Task to complete: Set out exactly every line of the entries below, starting at the line that holds "SONAR3: JSN-SR04 -> HC-SR04" and stopping after the line that holds "SONAR3 pin TRIG: D12 -> RX".

Source material:
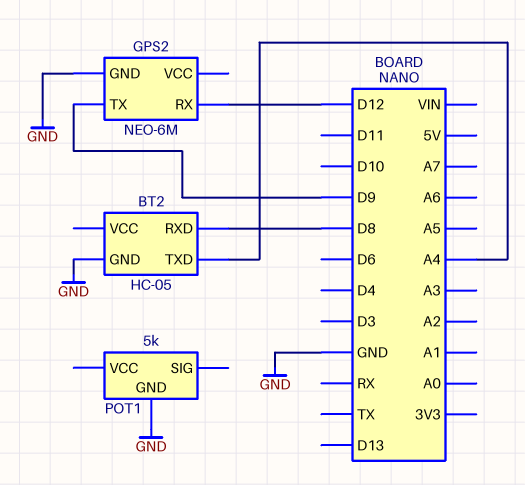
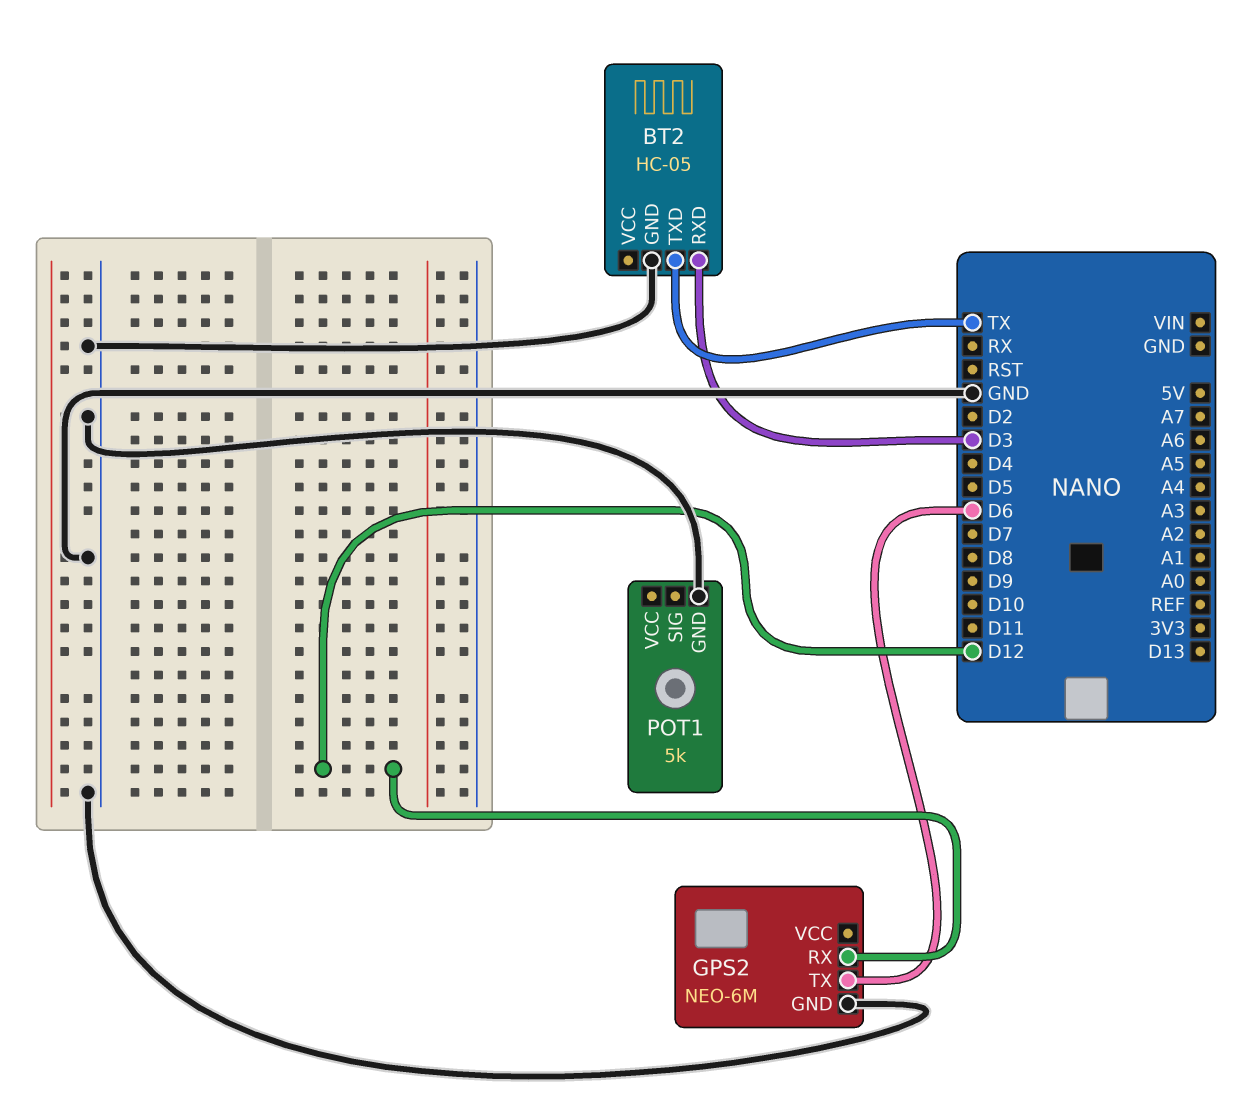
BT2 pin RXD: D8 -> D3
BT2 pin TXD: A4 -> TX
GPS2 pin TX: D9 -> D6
* * *
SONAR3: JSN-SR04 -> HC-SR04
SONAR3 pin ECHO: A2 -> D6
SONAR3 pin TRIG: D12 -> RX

Task response:
SONAR3: JSN-SR04 -> HC-SR04
SONAR3 pin ECHO: A2 -> D6
SONAR3 pin TRIG: D12 -> RX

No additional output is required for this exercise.